-- Start of STORED RECORDS --

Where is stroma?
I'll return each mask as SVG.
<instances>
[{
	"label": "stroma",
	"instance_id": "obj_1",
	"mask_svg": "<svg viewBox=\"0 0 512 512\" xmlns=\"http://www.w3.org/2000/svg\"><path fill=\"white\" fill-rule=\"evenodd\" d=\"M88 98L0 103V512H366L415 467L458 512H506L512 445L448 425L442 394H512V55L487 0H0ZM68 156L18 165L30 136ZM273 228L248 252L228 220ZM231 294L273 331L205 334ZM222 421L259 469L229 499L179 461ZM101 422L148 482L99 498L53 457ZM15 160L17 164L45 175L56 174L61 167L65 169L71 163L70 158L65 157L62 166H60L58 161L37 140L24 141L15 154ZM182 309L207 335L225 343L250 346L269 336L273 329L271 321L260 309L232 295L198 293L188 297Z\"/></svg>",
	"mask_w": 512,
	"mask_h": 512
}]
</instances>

-- End of STORED RECORDS --

TASK DETAILS:
Recopy the entries above exactly, with every line included.

COMPLETED EXERCISE:
Where is stroma?
I'll return each mask as SVG.
<instances>
[{
	"label": "stroma",
	"instance_id": "obj_1",
	"mask_svg": "<svg viewBox=\"0 0 512 512\" xmlns=\"http://www.w3.org/2000/svg\"><path fill=\"white\" fill-rule=\"evenodd\" d=\"M88 98L0 103V512H366L415 467L458 512H506L512 445L448 425L442 394H512V55L487 0H0ZM68 156L18 165L30 136ZM273 228L248 252L228 220ZM231 294L273 331L205 334ZM222 421L259 469L229 499L179 461ZM101 422L148 482L99 498L53 457ZM15 160L17 164L45 175L56 174L61 167L65 169L71 163L70 158L65 157L62 166H60L58 161L37 140L24 141L15 154ZM182 309L207 335L225 343L250 346L269 336L273 329L271 321L260 309L232 295L198 293L188 297Z\"/></svg>",
	"mask_w": 512,
	"mask_h": 512
}]
</instances>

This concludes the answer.